Provided records:
____________

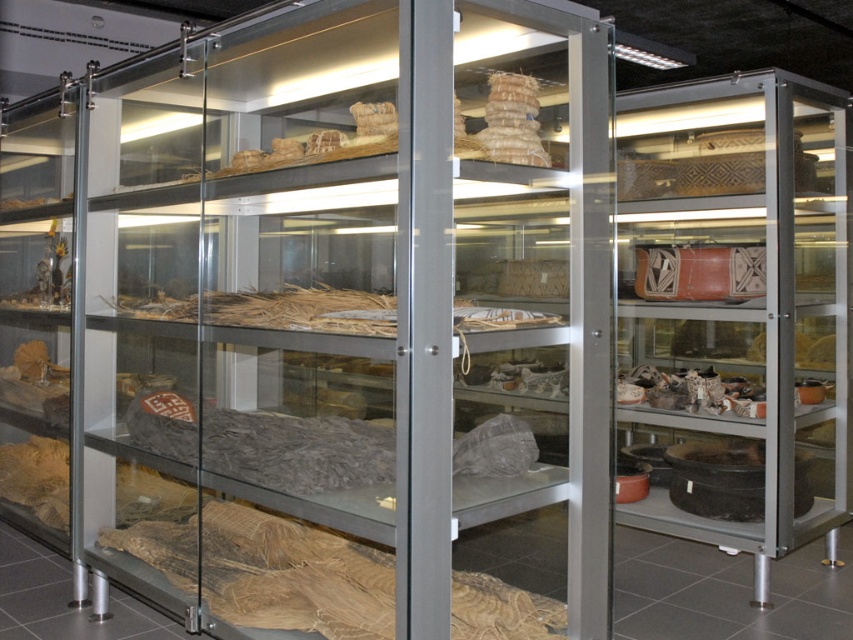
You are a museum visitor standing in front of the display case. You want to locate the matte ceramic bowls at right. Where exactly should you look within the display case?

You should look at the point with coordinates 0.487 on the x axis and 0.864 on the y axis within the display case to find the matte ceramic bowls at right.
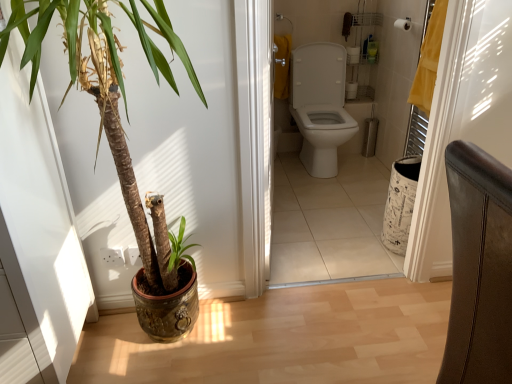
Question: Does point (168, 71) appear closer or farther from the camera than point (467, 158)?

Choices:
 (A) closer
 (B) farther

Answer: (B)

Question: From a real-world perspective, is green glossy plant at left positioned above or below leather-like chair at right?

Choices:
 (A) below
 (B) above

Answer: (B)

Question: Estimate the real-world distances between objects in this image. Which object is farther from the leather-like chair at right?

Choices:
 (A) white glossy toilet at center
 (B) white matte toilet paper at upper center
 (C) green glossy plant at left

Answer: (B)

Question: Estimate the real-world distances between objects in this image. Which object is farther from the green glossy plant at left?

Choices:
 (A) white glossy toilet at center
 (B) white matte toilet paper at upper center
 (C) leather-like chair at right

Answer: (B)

____________

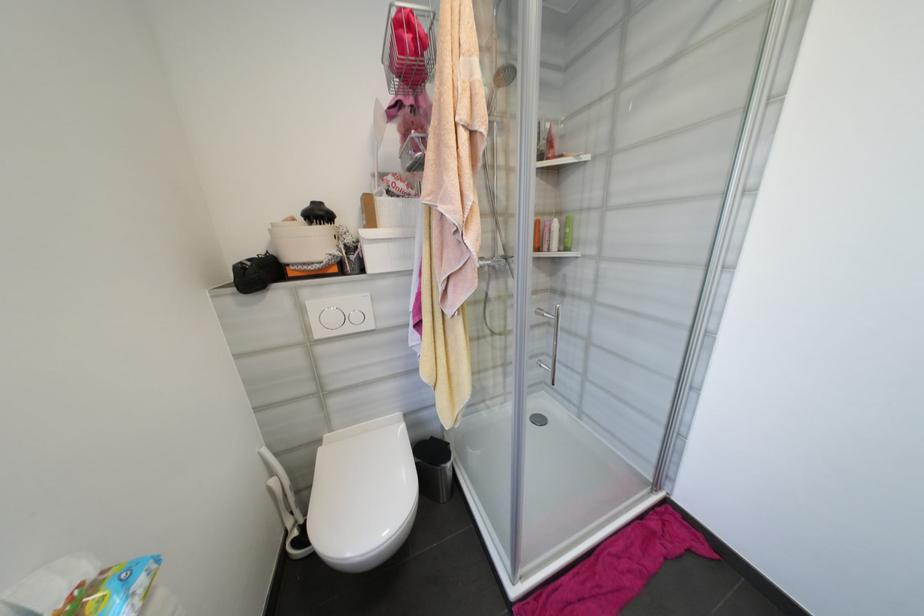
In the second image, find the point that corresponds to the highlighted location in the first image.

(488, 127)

____________

Problem requirements:
In the data, swap every "leather-like" for "cushioned" in the stretch from the line containing "Question: From a" through the line containing "the leather-like chair at right?". Output only those lines, with nothing else altered.

Answer to this problem:
Question: From a real-world perspective, is green glossy plant at left positioned above or below cushioned chair at right?

Choices:
 (A) below
 (B) above

Answer: (B)

Question: Estimate the real-world distances between objects in this image. Which object is farther from the cushioned chair at right?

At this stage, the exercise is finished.